Task details:
Every record needs to be repeated exactly; its pictures do not.
──────────
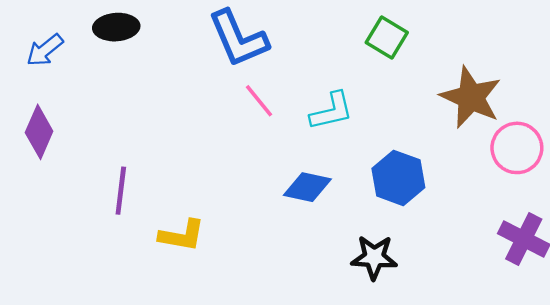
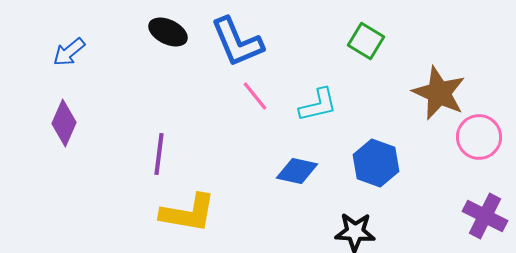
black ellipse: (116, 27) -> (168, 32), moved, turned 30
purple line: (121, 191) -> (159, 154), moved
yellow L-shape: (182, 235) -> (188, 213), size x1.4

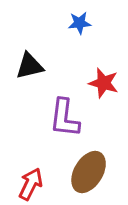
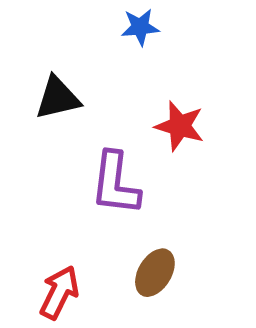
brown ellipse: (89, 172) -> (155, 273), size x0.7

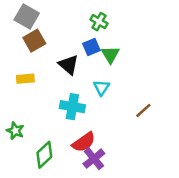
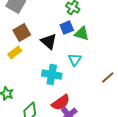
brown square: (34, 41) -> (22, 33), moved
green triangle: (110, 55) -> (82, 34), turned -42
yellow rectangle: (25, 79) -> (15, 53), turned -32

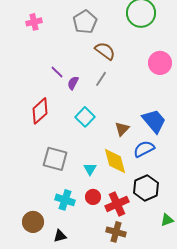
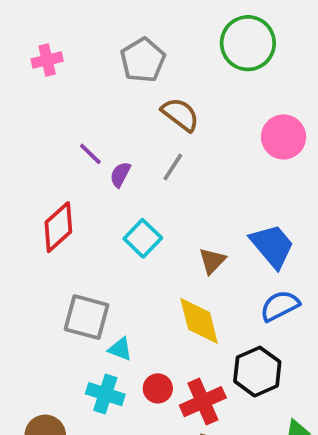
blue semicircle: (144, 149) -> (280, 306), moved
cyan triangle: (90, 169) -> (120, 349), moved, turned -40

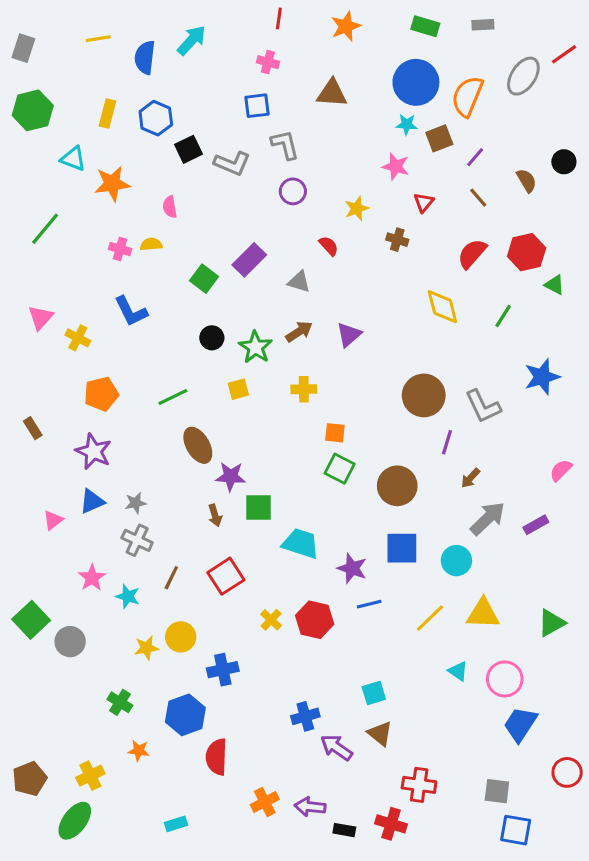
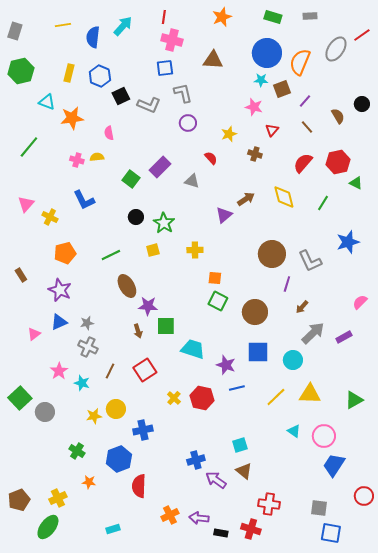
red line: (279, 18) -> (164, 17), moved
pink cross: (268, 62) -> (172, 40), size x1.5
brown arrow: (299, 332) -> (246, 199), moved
──────────
Expected answer:
black ellipse: (116, 27) -> (168, 32), moved, turned 30
purple line: (121, 191) -> (159, 154), moved
yellow L-shape: (182, 235) -> (188, 213), size x1.4

brown ellipse: (89, 172) -> (155, 273), size x0.7

brown square: (34, 41) -> (22, 33), moved
green triangle: (110, 55) -> (82, 34), turned -42
yellow rectangle: (25, 79) -> (15, 53), turned -32

blue semicircle: (144, 149) -> (280, 306), moved
cyan triangle: (90, 169) -> (120, 349), moved, turned -40

red line: (279, 18) -> (164, 17), moved
pink cross: (268, 62) -> (172, 40), size x1.5
brown arrow: (299, 332) -> (246, 199), moved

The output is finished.